**Given data:**

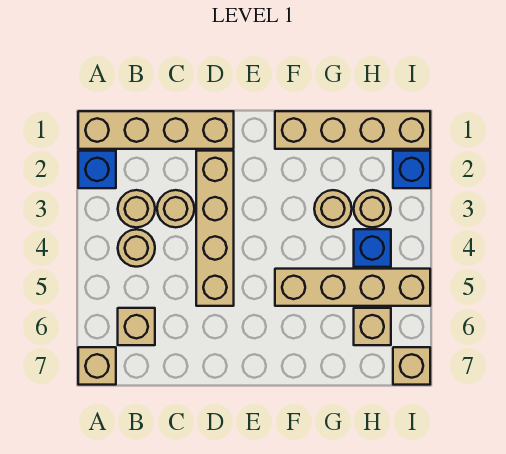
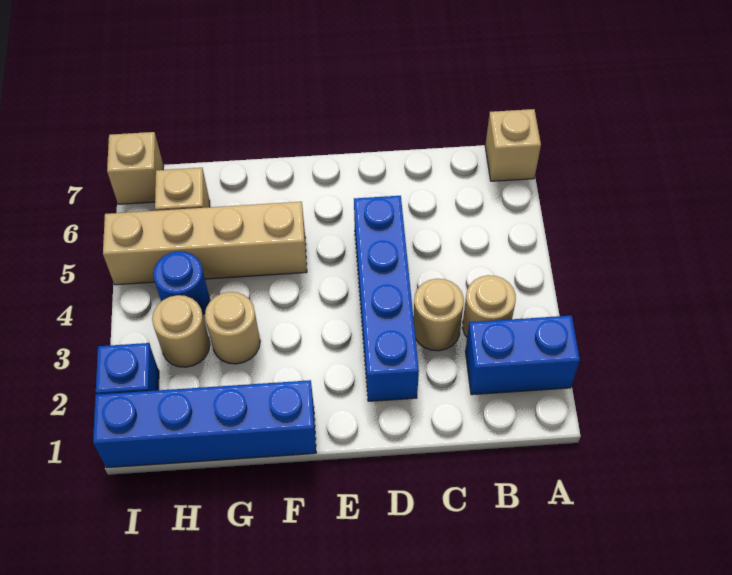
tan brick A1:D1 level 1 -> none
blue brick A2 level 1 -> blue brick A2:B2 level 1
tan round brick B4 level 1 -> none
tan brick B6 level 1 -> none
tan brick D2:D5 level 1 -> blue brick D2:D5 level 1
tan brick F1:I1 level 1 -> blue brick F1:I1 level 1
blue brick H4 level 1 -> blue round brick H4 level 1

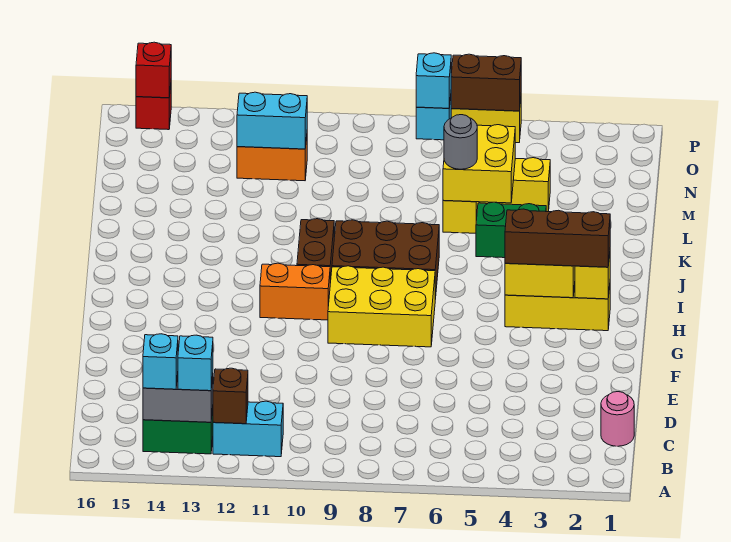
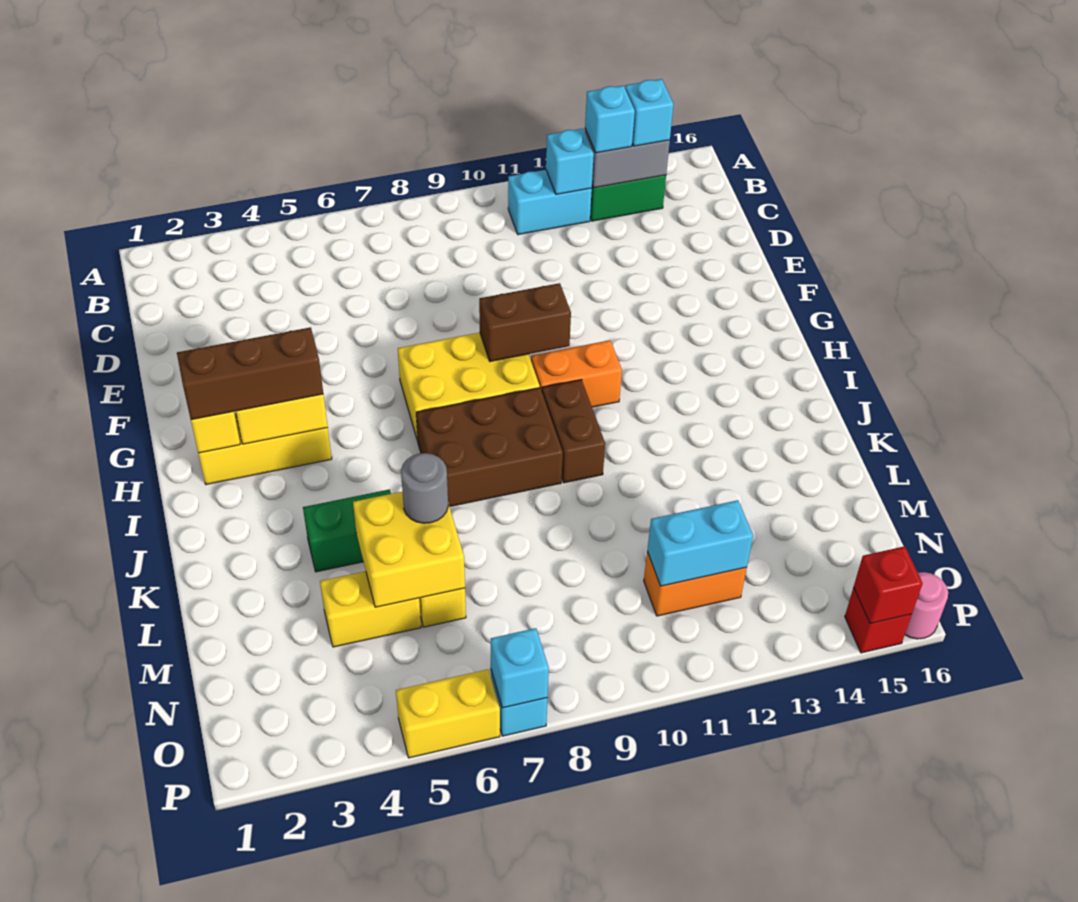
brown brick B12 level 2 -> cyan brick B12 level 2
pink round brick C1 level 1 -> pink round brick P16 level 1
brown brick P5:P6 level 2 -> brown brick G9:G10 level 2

**Problem to work on:**
Lines in the records above that carry the word "brown" are to be located and copied.

**Written solution:**
brown brick B12 level 2 -> cyan brick B12 level 2
brown brick P5:P6 level 2 -> brown brick G9:G10 level 2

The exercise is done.